Task goal:
Transcribe the listing exactly, skipping every picture.

Information shown:
━━━━
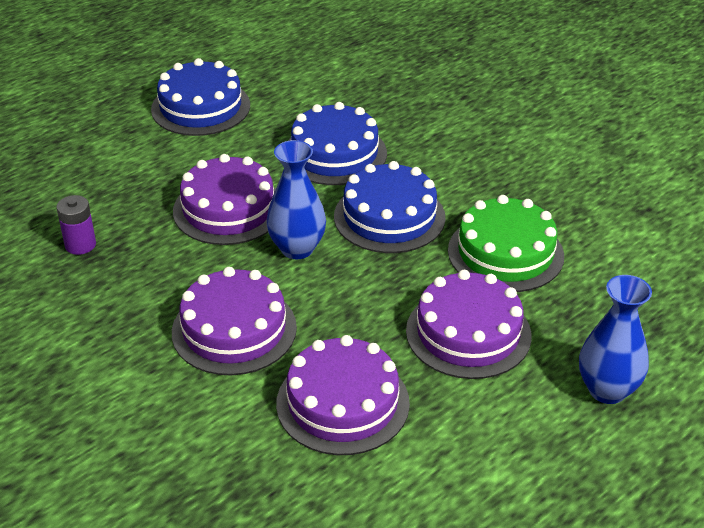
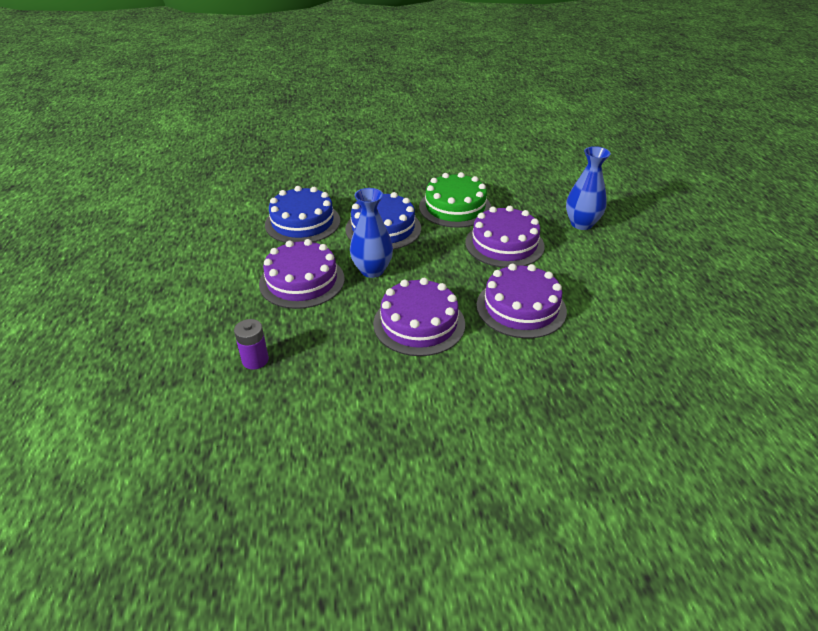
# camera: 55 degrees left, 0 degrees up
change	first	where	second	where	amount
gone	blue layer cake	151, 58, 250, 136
━━━━
Solution:
# camera: 55 degrees left, 0 degrees up
change	first	where	second	where	amount
gone	blue layer cake	151, 58, 250, 136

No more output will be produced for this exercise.